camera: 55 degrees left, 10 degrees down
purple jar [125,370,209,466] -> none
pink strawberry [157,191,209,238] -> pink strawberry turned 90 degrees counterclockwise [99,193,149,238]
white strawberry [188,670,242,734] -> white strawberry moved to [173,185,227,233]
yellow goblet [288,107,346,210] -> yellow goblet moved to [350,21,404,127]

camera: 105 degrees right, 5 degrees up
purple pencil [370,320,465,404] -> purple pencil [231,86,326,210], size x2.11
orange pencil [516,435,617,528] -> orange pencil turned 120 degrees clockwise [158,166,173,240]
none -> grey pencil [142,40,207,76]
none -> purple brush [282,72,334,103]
...
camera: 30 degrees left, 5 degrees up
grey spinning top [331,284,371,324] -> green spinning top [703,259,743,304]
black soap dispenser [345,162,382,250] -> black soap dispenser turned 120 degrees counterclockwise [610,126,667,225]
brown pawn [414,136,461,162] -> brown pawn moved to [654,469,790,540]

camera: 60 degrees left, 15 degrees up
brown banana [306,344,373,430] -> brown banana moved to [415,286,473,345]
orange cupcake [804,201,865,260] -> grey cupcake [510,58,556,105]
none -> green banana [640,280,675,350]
--
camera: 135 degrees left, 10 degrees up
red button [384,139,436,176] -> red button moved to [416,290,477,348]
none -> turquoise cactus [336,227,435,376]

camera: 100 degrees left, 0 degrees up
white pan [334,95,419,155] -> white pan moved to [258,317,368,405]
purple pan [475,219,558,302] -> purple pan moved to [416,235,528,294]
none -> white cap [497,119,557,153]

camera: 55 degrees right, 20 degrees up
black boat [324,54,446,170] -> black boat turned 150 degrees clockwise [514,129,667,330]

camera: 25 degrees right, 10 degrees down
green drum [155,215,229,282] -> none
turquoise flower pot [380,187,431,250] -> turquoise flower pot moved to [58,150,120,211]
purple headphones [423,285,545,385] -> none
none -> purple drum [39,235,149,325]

### Exercise description
In the listing above, find the line holding "yellow goblet [288,107,346,210]" and the line holding "none -> purple brush [282,72,334,103]", then output those two lines and every line between them exactly.

### Written answer
yellow goblet [288,107,346,210] -> yellow goblet moved to [350,21,404,127]

camera: 105 degrees right, 5 degrees up
purple pencil [370,320,465,404] -> purple pencil [231,86,326,210], size x2.11
orange pencil [516,435,617,528] -> orange pencil turned 120 degrees clockwise [158,166,173,240]
none -> grey pencil [142,40,207,76]
none -> purple brush [282,72,334,103]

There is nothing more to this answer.